The reply to the records below should contain exactly the lines from the line with "SONAR1 pin VCC: 3V3 -> 5V" through the line with "FAN pin SIG: D2 -> D0", and nothing besides.
DATA EXTRACT section start
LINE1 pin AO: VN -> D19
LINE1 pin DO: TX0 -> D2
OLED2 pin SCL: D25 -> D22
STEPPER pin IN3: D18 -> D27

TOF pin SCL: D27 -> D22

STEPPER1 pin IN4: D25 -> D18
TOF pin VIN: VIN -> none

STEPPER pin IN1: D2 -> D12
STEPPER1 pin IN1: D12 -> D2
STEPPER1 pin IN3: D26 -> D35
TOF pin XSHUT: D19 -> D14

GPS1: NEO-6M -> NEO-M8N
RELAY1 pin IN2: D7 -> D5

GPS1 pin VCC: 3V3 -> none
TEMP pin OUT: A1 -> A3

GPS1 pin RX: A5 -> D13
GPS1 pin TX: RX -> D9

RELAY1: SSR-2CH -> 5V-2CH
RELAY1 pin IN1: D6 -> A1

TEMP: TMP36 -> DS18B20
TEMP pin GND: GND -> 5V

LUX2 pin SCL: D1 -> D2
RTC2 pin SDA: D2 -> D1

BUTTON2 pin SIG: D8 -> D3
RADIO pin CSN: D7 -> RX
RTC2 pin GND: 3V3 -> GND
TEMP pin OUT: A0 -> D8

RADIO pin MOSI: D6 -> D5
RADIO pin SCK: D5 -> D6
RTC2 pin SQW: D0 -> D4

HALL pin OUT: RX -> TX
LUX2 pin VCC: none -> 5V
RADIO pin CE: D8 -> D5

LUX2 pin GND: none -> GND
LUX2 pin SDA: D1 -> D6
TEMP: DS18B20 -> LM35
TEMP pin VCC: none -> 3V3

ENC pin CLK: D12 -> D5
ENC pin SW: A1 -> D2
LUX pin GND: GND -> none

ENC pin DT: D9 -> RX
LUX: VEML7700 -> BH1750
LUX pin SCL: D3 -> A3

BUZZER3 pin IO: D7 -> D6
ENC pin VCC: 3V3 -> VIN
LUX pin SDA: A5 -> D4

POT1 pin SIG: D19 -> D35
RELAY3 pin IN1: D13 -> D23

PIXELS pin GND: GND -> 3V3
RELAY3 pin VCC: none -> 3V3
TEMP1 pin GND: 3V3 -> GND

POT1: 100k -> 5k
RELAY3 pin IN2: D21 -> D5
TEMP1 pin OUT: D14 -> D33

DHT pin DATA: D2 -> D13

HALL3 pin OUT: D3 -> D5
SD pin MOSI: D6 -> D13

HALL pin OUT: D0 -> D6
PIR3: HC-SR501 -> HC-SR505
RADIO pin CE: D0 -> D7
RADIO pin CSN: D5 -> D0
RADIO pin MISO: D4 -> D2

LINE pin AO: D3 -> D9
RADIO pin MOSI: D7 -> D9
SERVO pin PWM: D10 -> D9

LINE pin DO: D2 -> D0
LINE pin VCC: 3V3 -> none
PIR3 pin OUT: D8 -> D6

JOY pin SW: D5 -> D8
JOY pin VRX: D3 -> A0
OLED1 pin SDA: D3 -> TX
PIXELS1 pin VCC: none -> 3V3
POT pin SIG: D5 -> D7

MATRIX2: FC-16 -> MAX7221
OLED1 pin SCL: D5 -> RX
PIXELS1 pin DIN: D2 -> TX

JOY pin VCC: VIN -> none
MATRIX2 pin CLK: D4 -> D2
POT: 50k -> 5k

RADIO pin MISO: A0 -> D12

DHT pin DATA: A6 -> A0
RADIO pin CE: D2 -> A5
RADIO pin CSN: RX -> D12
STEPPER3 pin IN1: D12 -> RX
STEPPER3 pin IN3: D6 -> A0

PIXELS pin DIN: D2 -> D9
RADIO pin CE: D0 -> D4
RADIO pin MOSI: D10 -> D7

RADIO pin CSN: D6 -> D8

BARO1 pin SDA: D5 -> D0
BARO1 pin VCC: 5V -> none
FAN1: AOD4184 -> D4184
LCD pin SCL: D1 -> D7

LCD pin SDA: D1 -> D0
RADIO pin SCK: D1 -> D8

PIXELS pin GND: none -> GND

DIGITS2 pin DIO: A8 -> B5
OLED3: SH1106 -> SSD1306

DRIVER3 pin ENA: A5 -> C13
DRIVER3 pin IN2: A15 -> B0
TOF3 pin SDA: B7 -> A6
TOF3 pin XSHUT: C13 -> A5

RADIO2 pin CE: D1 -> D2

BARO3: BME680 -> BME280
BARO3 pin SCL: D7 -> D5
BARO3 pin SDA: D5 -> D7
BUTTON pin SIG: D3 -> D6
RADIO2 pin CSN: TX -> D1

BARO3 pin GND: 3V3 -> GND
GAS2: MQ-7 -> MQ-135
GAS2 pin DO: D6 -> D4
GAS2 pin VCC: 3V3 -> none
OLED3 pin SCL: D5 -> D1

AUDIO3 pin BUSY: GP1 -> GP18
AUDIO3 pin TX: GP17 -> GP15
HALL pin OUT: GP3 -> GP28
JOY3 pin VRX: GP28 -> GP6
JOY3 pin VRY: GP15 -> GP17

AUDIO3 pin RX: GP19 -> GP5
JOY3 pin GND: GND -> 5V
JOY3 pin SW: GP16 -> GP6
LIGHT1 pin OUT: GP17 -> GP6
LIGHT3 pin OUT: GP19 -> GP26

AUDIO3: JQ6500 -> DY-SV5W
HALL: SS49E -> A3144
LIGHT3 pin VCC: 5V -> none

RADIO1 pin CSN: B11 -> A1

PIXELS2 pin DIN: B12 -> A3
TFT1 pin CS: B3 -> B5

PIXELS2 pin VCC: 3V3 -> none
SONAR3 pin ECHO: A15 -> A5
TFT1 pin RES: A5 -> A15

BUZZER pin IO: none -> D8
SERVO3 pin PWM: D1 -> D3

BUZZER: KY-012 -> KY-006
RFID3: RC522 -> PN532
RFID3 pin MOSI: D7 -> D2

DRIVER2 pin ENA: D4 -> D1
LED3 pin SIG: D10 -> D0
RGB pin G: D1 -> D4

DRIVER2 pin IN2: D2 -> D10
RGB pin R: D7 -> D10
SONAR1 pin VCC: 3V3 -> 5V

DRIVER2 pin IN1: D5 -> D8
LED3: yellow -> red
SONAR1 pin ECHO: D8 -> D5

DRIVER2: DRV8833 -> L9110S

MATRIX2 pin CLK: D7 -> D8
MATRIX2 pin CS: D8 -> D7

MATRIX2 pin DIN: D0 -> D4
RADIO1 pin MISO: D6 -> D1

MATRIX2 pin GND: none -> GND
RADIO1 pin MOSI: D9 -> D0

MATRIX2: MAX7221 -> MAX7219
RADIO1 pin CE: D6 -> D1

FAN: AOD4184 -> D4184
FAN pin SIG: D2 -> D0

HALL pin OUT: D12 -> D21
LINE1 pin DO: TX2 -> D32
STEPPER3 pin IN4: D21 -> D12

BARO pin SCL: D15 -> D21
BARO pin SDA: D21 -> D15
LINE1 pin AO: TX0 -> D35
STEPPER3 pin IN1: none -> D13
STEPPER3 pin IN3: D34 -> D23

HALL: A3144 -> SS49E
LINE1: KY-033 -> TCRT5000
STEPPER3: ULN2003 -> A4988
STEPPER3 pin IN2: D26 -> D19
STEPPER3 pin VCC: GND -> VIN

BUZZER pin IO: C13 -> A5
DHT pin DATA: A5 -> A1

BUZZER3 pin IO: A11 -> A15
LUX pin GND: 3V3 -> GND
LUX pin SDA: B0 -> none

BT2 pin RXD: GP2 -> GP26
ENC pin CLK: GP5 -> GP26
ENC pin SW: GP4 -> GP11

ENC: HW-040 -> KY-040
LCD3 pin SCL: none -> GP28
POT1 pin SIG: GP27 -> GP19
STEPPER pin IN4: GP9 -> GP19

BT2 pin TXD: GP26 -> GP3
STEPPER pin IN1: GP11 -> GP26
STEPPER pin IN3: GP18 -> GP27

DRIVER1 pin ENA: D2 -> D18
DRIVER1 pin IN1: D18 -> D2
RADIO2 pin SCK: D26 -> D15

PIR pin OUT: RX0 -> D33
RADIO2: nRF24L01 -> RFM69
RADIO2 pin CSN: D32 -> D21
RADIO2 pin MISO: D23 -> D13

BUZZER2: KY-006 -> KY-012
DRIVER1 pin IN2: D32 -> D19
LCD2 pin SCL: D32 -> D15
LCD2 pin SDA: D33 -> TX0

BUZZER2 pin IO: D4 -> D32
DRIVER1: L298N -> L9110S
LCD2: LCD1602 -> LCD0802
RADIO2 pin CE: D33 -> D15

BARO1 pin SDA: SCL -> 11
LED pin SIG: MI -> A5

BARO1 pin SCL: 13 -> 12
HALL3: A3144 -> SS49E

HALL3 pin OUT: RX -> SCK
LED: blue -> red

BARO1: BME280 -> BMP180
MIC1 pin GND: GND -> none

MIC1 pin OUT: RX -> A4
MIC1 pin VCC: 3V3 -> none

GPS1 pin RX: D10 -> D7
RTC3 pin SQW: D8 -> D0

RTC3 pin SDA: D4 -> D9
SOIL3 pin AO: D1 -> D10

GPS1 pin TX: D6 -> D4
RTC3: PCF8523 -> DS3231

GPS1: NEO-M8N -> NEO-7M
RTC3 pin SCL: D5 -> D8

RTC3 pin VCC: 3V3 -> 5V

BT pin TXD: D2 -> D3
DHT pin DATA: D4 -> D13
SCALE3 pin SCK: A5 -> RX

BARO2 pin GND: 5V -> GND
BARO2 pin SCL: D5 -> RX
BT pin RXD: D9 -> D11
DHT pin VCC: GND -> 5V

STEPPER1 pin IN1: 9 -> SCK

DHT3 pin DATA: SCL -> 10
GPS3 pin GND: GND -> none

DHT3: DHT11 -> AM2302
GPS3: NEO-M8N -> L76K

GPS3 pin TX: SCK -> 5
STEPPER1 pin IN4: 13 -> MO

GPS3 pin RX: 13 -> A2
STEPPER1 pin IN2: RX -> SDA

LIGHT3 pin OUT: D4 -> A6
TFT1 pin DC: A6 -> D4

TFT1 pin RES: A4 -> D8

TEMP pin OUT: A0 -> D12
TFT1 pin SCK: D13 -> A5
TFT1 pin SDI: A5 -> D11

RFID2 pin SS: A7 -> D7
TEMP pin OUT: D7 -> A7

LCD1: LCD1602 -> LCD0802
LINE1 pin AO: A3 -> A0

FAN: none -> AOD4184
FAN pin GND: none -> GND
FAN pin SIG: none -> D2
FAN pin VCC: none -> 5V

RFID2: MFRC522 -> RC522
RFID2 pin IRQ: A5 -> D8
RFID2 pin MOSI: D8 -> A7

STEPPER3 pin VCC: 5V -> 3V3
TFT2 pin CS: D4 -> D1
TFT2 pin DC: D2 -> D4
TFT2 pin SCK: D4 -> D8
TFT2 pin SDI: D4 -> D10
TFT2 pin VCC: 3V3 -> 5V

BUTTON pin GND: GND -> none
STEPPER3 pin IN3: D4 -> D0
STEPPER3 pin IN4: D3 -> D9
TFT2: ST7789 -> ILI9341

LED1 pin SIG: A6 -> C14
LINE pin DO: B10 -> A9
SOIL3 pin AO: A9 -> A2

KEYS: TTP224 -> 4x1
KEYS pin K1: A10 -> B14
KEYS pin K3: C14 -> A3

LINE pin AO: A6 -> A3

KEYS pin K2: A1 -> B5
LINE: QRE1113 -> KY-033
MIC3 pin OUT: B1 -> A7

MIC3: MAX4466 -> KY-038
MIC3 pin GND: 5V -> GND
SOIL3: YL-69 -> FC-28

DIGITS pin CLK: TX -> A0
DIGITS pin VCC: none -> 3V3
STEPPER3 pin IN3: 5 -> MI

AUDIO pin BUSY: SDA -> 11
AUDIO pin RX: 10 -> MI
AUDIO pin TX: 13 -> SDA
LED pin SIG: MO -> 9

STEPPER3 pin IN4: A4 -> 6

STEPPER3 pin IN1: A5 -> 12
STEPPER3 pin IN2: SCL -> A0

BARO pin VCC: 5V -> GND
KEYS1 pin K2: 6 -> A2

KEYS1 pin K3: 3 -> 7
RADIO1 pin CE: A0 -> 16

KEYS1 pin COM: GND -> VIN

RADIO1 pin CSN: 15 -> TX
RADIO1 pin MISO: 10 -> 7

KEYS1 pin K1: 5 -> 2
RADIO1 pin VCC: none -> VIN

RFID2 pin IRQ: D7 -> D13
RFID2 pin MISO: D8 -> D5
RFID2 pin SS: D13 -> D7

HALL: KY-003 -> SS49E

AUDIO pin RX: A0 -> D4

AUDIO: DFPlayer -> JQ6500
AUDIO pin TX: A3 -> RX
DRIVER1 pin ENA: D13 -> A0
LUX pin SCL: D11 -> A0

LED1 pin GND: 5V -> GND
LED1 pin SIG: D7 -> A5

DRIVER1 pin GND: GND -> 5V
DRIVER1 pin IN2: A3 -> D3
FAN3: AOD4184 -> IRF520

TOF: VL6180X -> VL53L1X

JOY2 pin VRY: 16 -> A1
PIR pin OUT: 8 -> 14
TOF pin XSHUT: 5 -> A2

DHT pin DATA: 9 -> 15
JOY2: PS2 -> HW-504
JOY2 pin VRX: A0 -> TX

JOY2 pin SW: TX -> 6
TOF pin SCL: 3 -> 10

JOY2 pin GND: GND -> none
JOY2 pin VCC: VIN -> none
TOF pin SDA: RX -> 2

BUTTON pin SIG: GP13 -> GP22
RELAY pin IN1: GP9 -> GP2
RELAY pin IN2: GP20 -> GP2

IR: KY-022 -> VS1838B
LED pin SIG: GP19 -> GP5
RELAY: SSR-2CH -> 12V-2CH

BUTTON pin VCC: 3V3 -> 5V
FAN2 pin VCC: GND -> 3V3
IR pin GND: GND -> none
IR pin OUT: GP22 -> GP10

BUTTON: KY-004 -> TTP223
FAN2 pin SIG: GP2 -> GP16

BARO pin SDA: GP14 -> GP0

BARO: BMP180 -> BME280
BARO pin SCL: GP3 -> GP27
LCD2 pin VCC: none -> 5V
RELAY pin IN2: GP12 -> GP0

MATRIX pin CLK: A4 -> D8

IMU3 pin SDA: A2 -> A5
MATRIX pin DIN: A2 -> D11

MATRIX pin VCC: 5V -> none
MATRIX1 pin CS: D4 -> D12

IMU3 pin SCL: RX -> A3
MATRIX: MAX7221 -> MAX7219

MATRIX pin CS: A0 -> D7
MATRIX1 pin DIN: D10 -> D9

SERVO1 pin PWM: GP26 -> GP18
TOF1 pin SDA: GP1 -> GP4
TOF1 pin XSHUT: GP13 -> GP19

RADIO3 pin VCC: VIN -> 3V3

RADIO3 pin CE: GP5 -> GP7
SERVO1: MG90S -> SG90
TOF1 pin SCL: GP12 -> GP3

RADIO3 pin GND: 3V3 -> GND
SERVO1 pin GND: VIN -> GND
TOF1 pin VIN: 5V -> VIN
DATA EXTRACT section end
• TASK SOLUTION:
SONAR1 pin VCC: 3V3 -> 5V

DRIVER2 pin IN1: D5 -> D8
LED3: yellow -> red
SONAR1 pin ECHO: D8 -> D5

DRIVER2: DRV8833 -> L9110S

MATRIX2 pin CLK: D7 -> D8
MATRIX2 pin CS: D8 -> D7

MATRIX2 pin DIN: D0 -> D4
RADIO1 pin MISO: D6 -> D1

MATRIX2 pin GND: none -> GND
RADIO1 pin MOSI: D9 -> D0

MATRIX2: MAX7221 -> MAX7219
RADIO1 pin CE: D6 -> D1

FAN: AOD4184 -> D4184
FAN pin SIG: D2 -> D0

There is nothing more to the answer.